* Listed entries
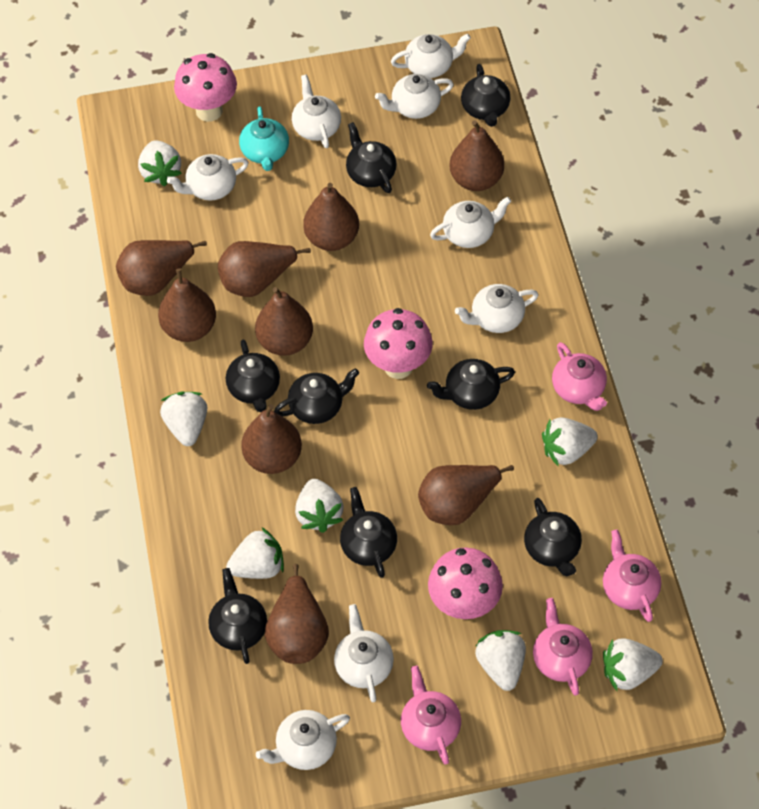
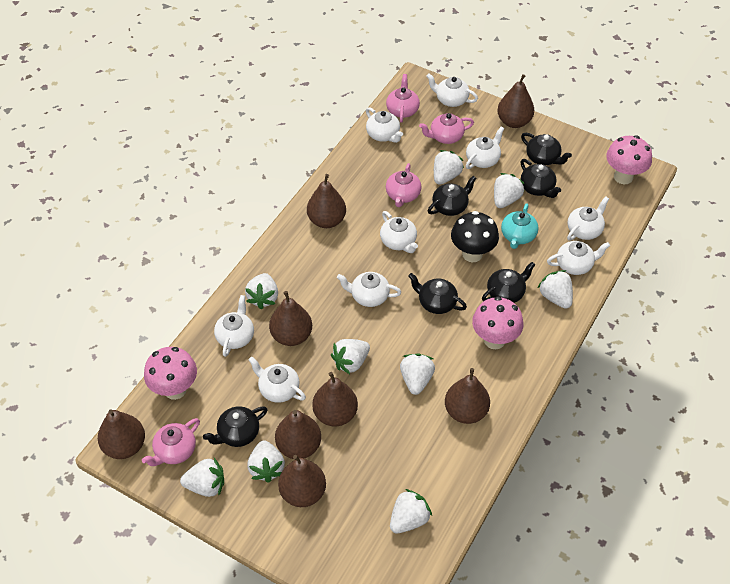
black mushroom: 0 -> 1
black teapot: 8 -> 6
brown pear: 9 -> 8
white strawberry: 7 -> 9
white teapot: 8 -> 9

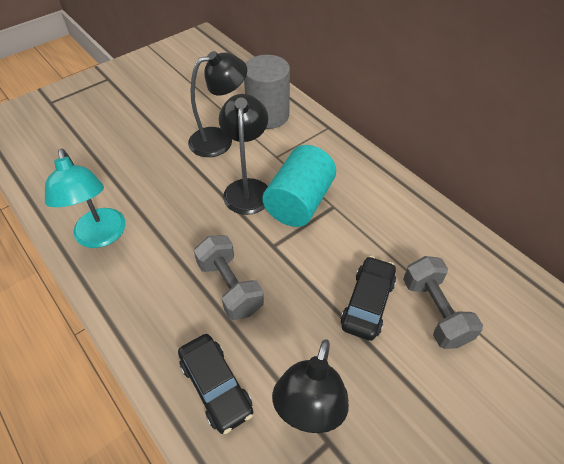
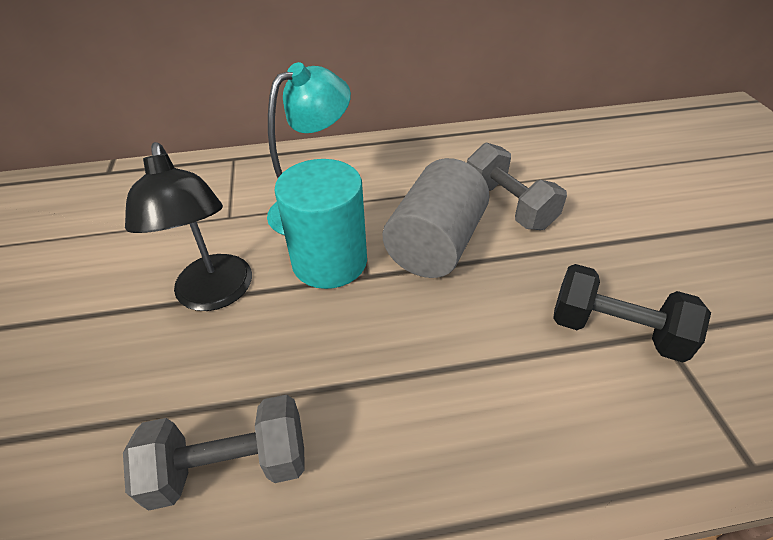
black car: 2 -> 0
black dumbbell: 0 -> 1
black lamp: 3 -> 1

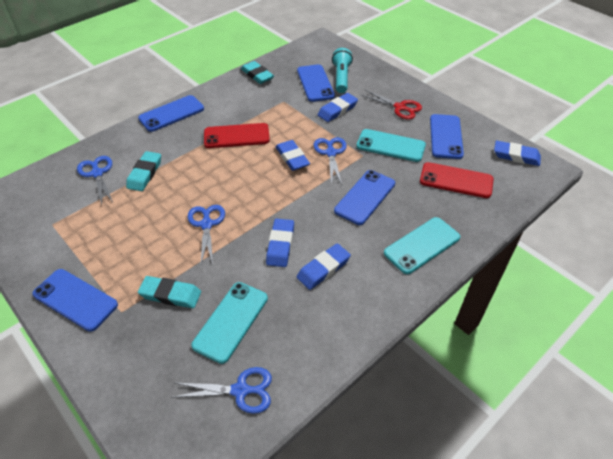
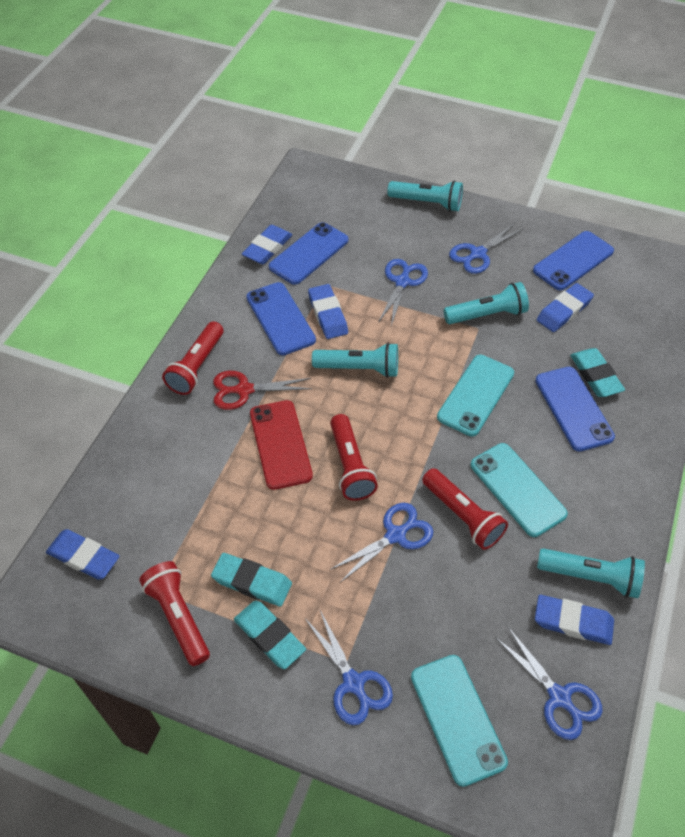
blue phone: 5 -> 4
blue scissors: 4 -> 5
red flashlight: 0 -> 4
red phone: 2 -> 1
turquoise flashlight: 1 -> 4

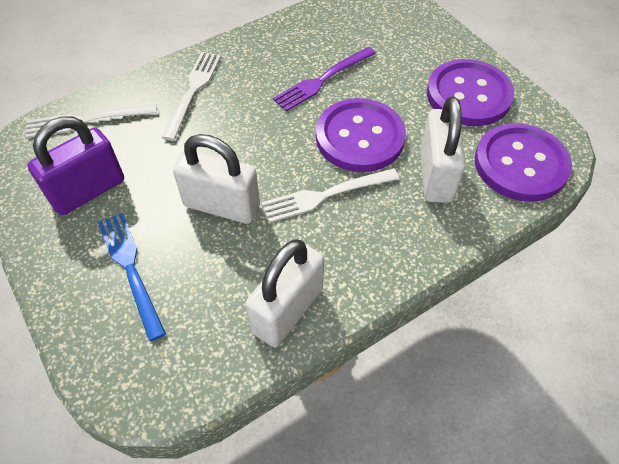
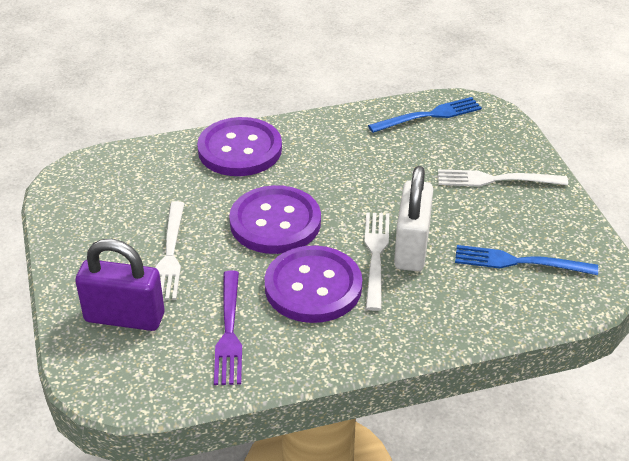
blue fork: 1 -> 2
white padlock: 3 -> 1

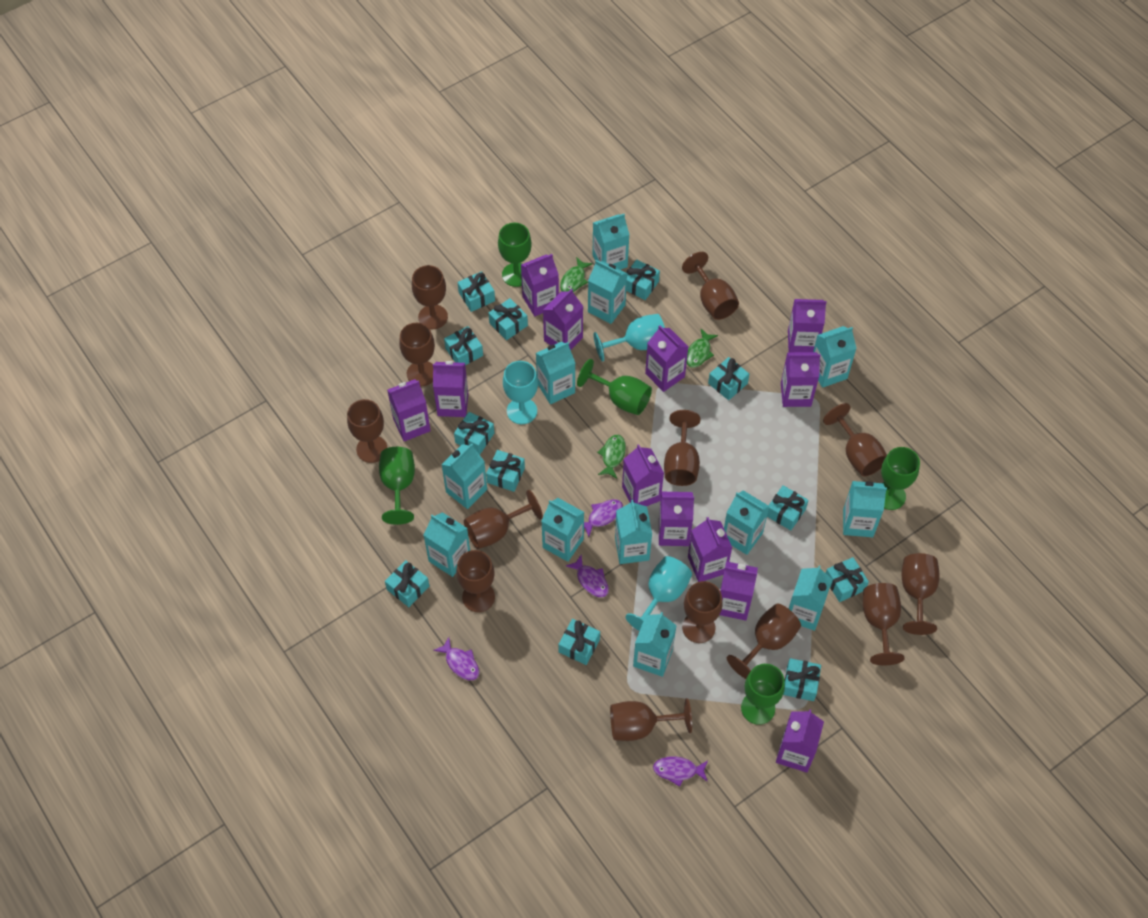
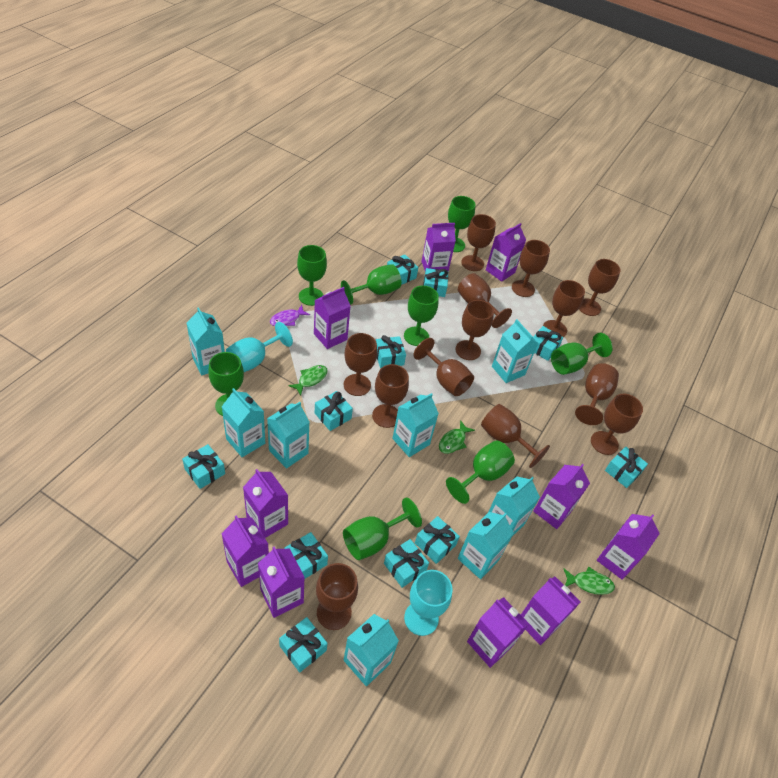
green goblet: 5 -> 8
purple carton: 12 -> 10
purple fish: 4 -> 1
turquoise carton: 12 -> 8
turquoise gift: 12 -> 11
turquoise goblet: 3 -> 2

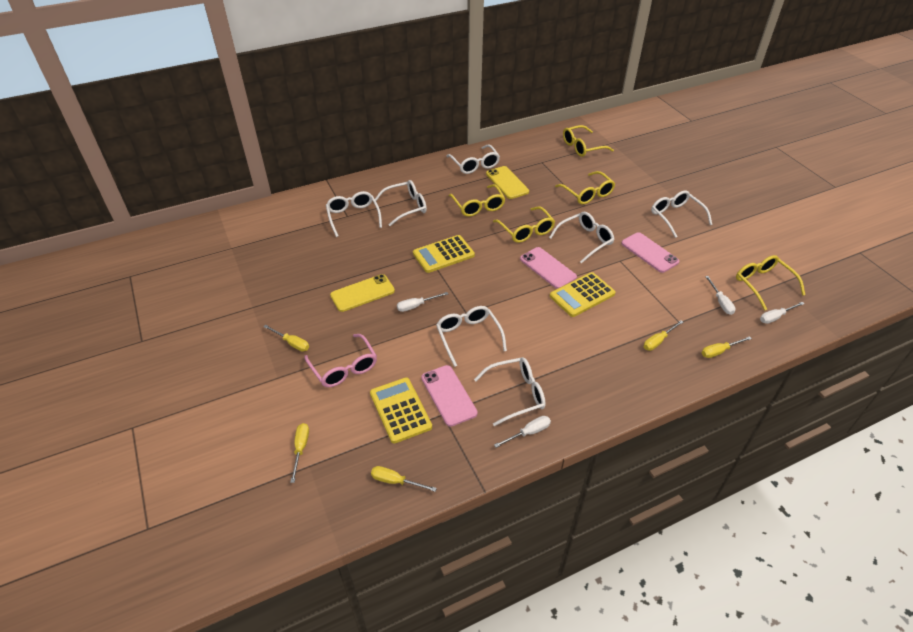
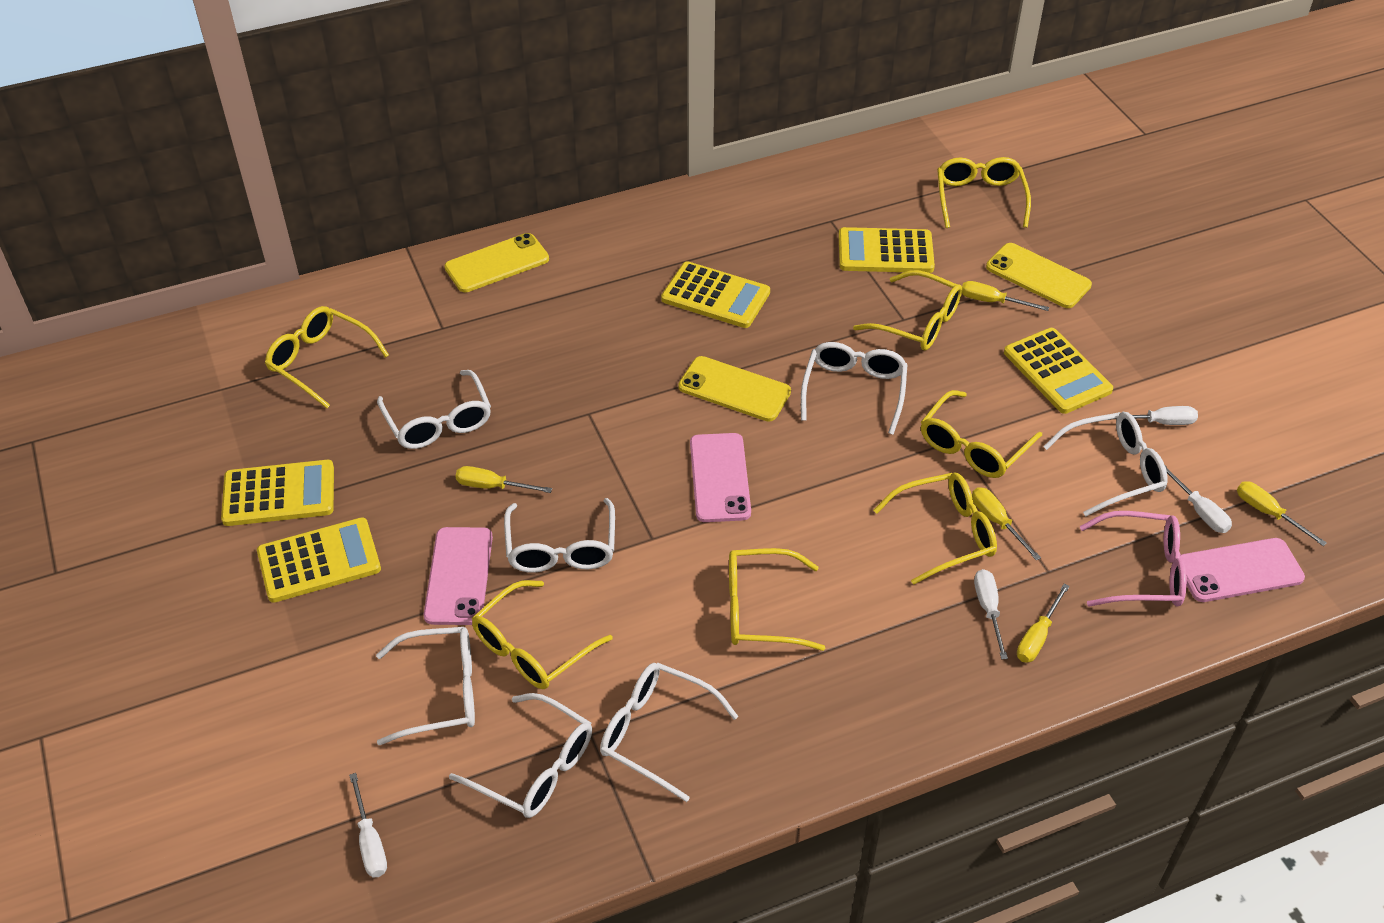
yellow calculator: 3 -> 5
yellow glasses: 5 -> 7
yellow phone: 2 -> 3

* What you are asked to do
An exact copy of every entry, without pictures, should be your output.

* Written solution
black mushroom: 0 -> 1
black teapot: 8 -> 6
brown pear: 9 -> 8
white strawberry: 7 -> 9
white teapot: 8 -> 9

black car: 2 -> 0
black dumbbell: 0 -> 1
black lamp: 3 -> 1

blue phone: 5 -> 4
blue scissors: 4 -> 5
red flashlight: 0 -> 4
red phone: 2 -> 1
turquoise flashlight: 1 -> 4

blue fork: 1 -> 2
white padlock: 3 -> 1

green goblet: 5 -> 8
purple carton: 12 -> 10
purple fish: 4 -> 1
turquoise carton: 12 -> 8
turquoise gift: 12 -> 11
turquoise goblet: 3 -> 2

yellow calculator: 3 -> 5
yellow glasses: 5 -> 7
yellow phone: 2 -> 3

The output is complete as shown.